- **MATERIAL TO PROCESS**

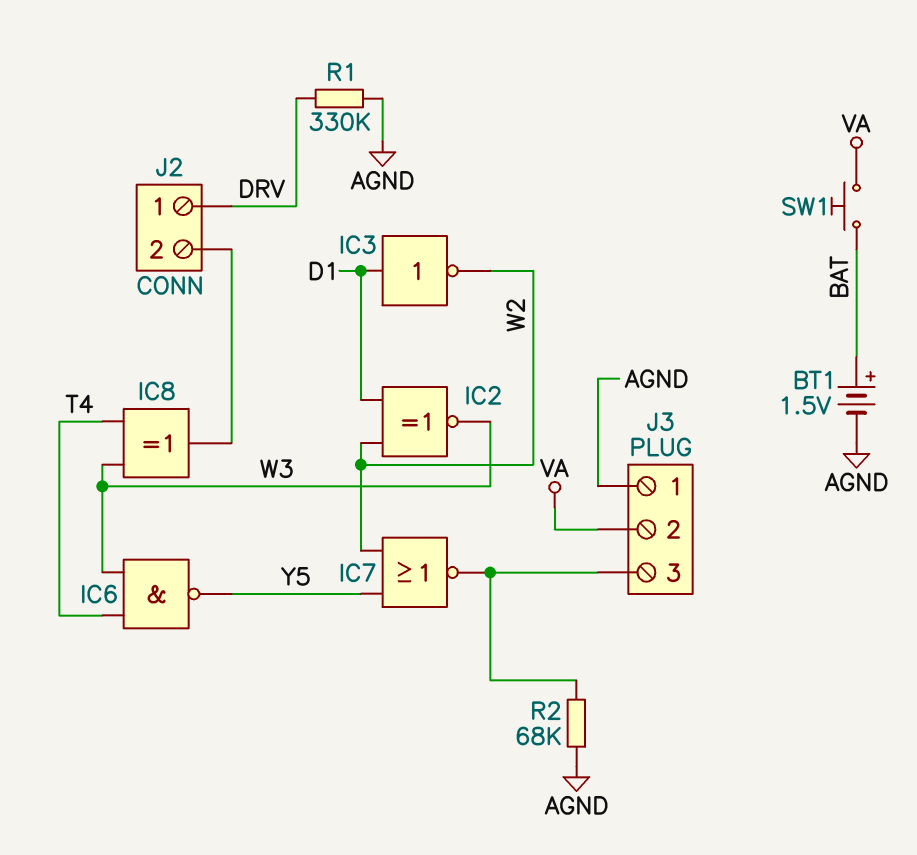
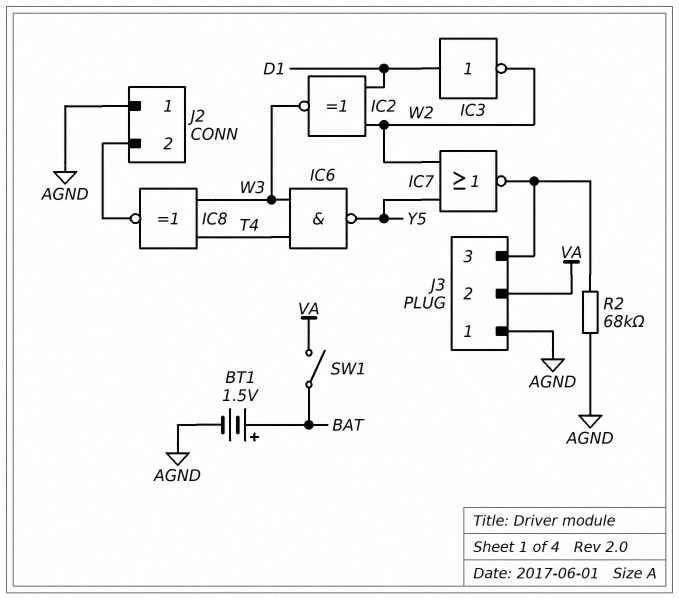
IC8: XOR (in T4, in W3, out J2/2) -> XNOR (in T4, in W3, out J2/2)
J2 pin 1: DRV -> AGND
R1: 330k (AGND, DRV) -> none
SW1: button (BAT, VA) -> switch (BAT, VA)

---

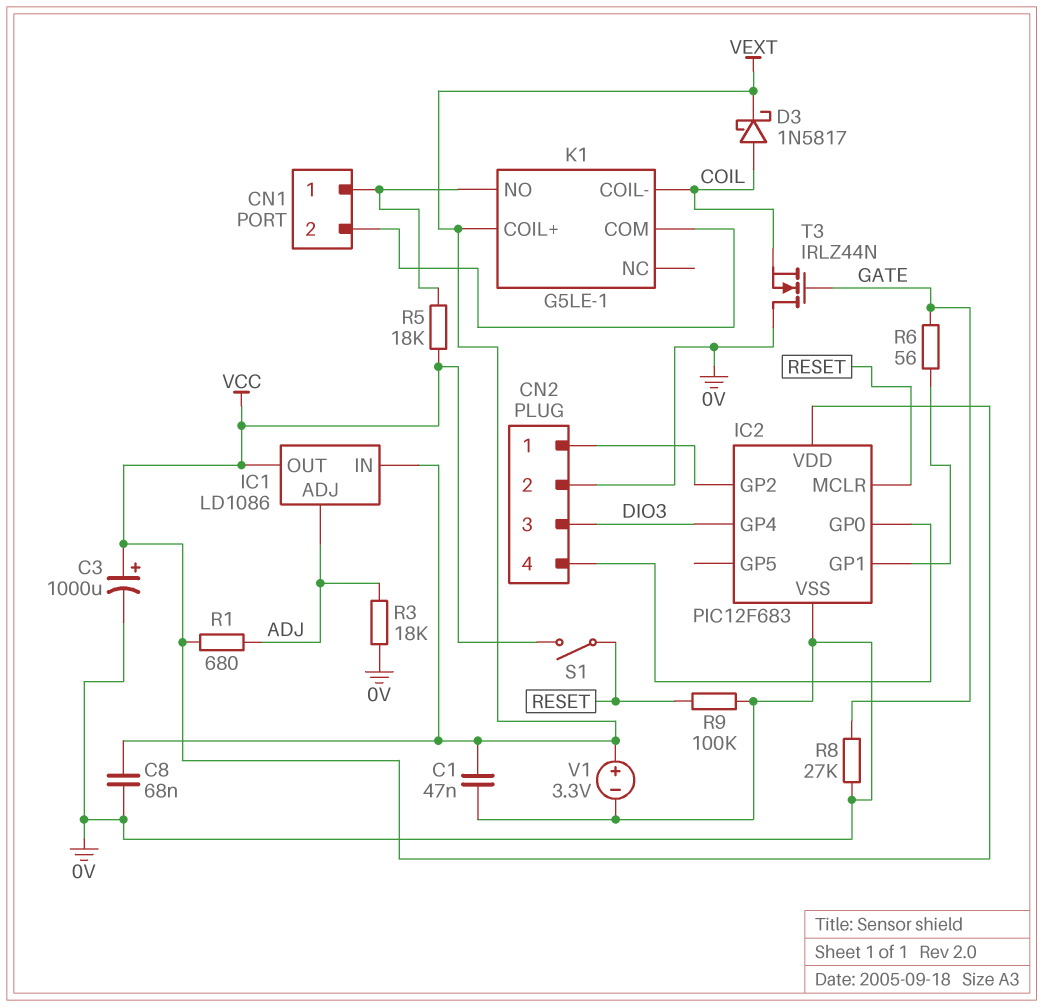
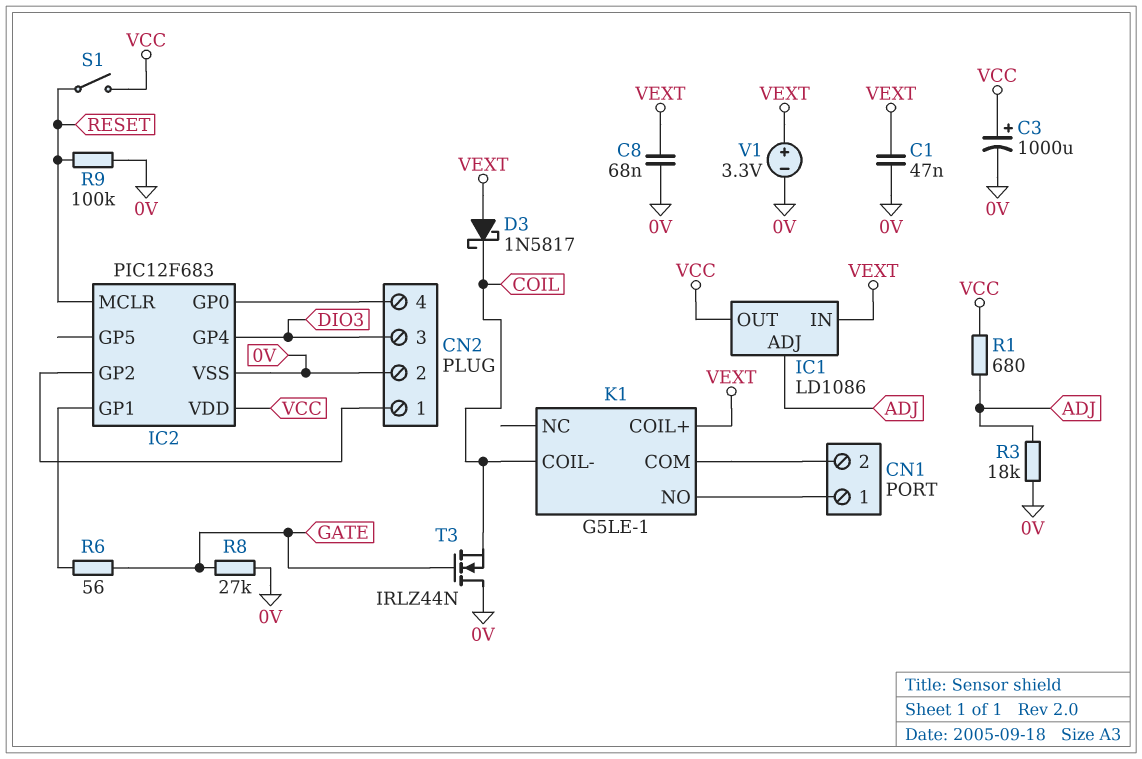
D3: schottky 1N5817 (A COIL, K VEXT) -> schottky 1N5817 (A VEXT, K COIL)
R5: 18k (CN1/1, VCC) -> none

--

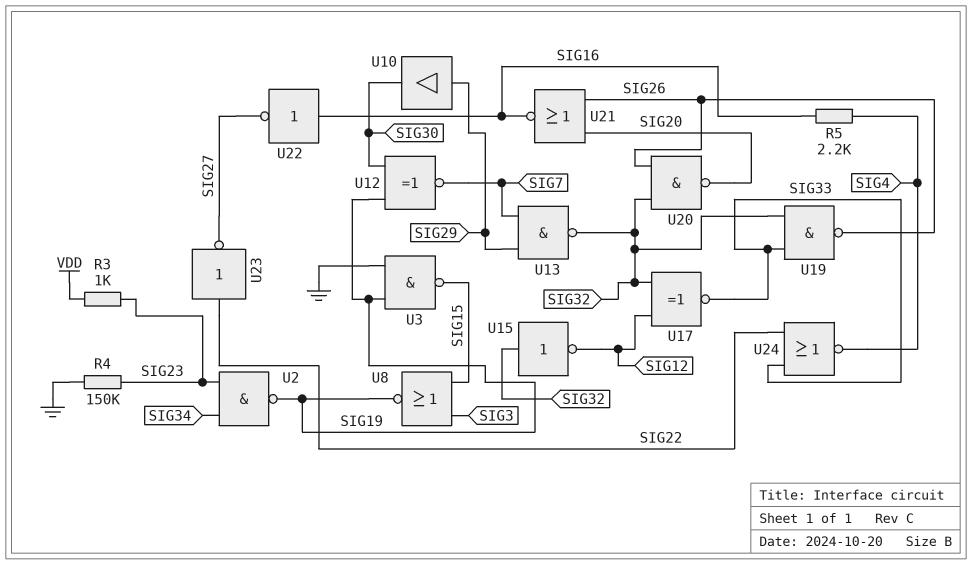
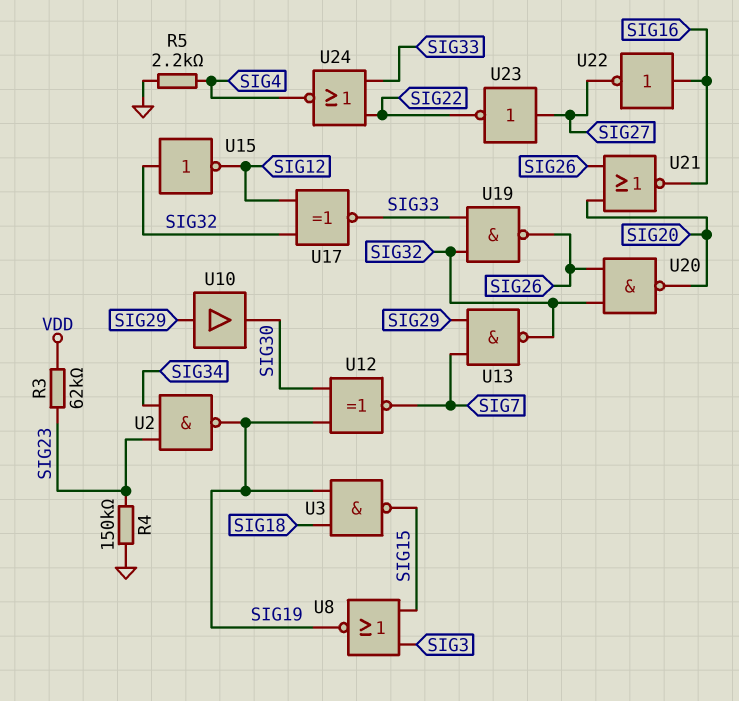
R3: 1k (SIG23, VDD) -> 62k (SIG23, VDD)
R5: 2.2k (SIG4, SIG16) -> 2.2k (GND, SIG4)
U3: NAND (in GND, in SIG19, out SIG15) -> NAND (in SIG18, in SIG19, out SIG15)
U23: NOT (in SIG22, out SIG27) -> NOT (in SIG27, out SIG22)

- **TRY IT**
In the records above, find each line that mentions the word "none", and copy it.

- **RESPONSE**
R1: 330k (AGND, DRV) -> none
R5: 18k (CN1/1, VCC) -> none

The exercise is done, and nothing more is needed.